-- Opening Marker --

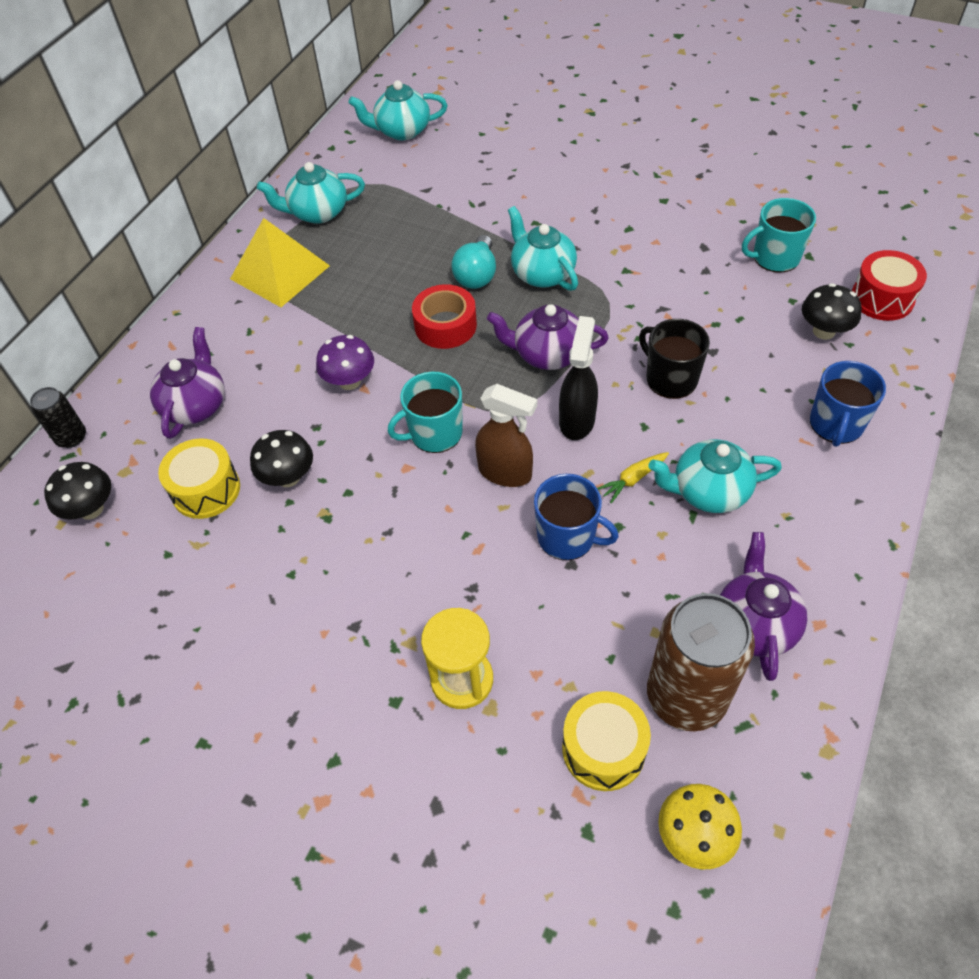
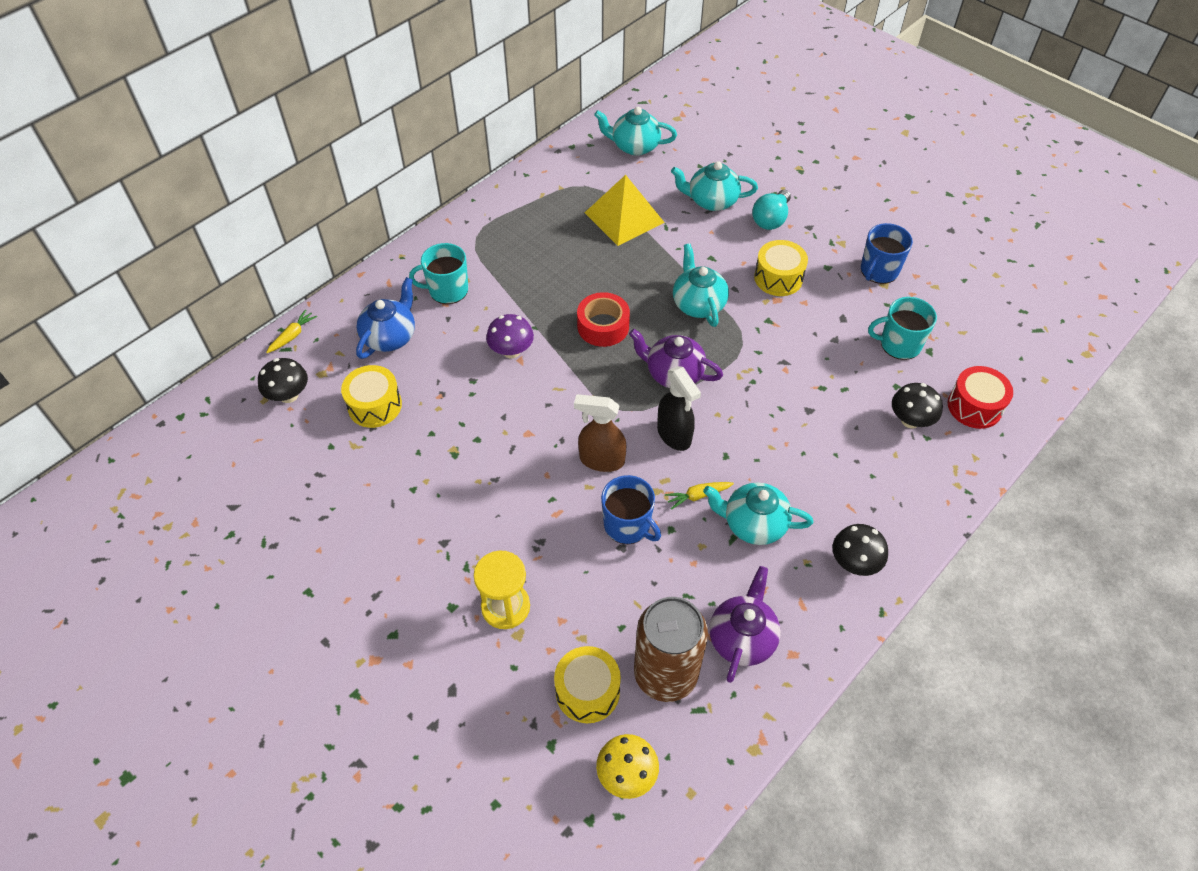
camera: 15 degrees right, 0 degrees up
(71, 437) = (293, 335): black can -> yellow carrot
(195, 405) = (390, 337): purple teapot -> blue teapot
(280, 272) = (491, 245): yellow pyramid -> yellow pyramid (624, 217)
(288, 477) = (437, 414): black mushroom -> black mushroom (854, 563)
(318, 213) = (539, 201): turquoise teapot -> turquoise teapot (711, 201)
(434, 433) = (560, 412): turquoise mug -> turquoise mug (447, 290)
(477, 275) = (645, 290): turquoise light bulb -> turquoise light bulb (771, 219)
(505, 472) = (601, 460): brown spray bottle -> brown spray bottle turned 150 degrees clockwise
(577, 420) = (674, 435): black spray bottle -> black spray bottle turned 120 degrees clockwise
(617, 224) = (778, 278): none -> yellow drum
(670, 378) = (764, 423): black mug -> none
(836, 424) = (883, 501): blue mug -> blue mug (879, 271)

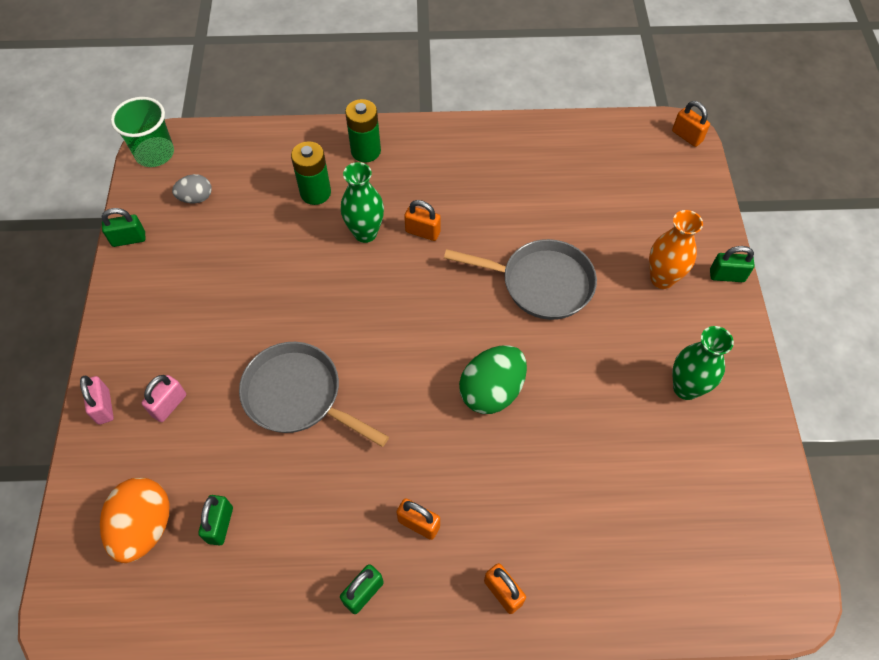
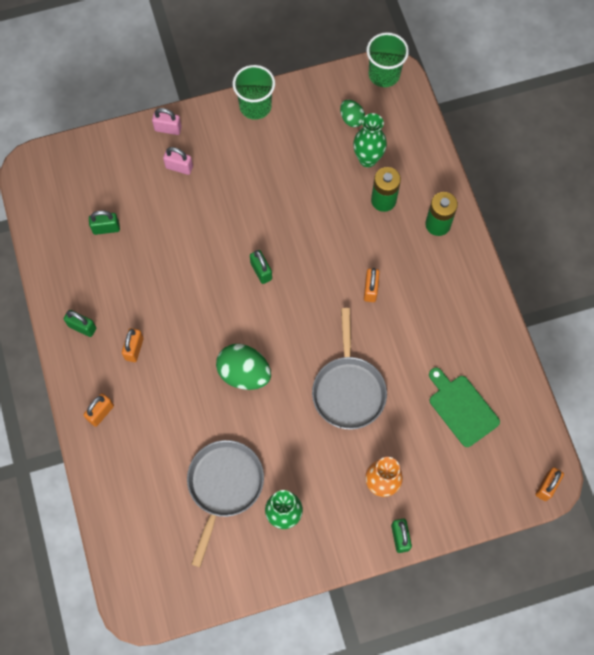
camera: 75 degrees right, 10 degrees up
(103, 407) = (168, 129): pink padlock -> pink padlock turned 45 degrees clockwise
(126, 294) = (255, 106): none -> green cup
(129, 239) = (301, 89): green padlock -> green padlock (261, 271)
(144, 527) = (95, 185): orange egg -> none
(196, 198) = (351, 119): grey egg -> green egg
(298, 396) = (207, 244): grey pan -> grey pan (224, 486)
(365, 233) = (356, 248): green vase -> green vase (367, 159)
(588, 184) = (461, 408): none -> green cutting board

-- Closing Marker --

— EXERCISE DIRECTIONS —
Would you retype each line above exactly and skip every image?

— RESULT FOR THIS EXERCISE —
camera: 15 degrees right, 0 degrees up
(71, 437) = (293, 335): black can -> yellow carrot
(195, 405) = (390, 337): purple teapot -> blue teapot
(280, 272) = (491, 245): yellow pyramid -> yellow pyramid (624, 217)
(288, 477) = (437, 414): black mushroom -> black mushroom (854, 563)
(318, 213) = (539, 201): turquoise teapot -> turquoise teapot (711, 201)
(434, 433) = (560, 412): turquoise mug -> turquoise mug (447, 290)
(477, 275) = (645, 290): turquoise light bulb -> turquoise light bulb (771, 219)
(505, 472) = (601, 460): brown spray bottle -> brown spray bottle turned 150 degrees clockwise
(577, 420) = (674, 435): black spray bottle -> black spray bottle turned 120 degrees clockwise
(617, 224) = (778, 278): none -> yellow drum
(670, 378) = (764, 423): black mug -> none
(836, 424) = (883, 501): blue mug -> blue mug (879, 271)

camera: 75 degrees right, 10 degrees up
(103, 407) = (168, 129): pink padlock -> pink padlock turned 45 degrees clockwise
(126, 294) = (255, 106): none -> green cup
(129, 239) = (301, 89): green padlock -> green padlock (261, 271)
(144, 527) = (95, 185): orange egg -> none
(196, 198) = (351, 119): grey egg -> green egg
(298, 396) = (207, 244): grey pan -> grey pan (224, 486)
(365, 233) = (356, 248): green vase -> green vase (367, 159)
(588, 184) = (461, 408): none -> green cutting board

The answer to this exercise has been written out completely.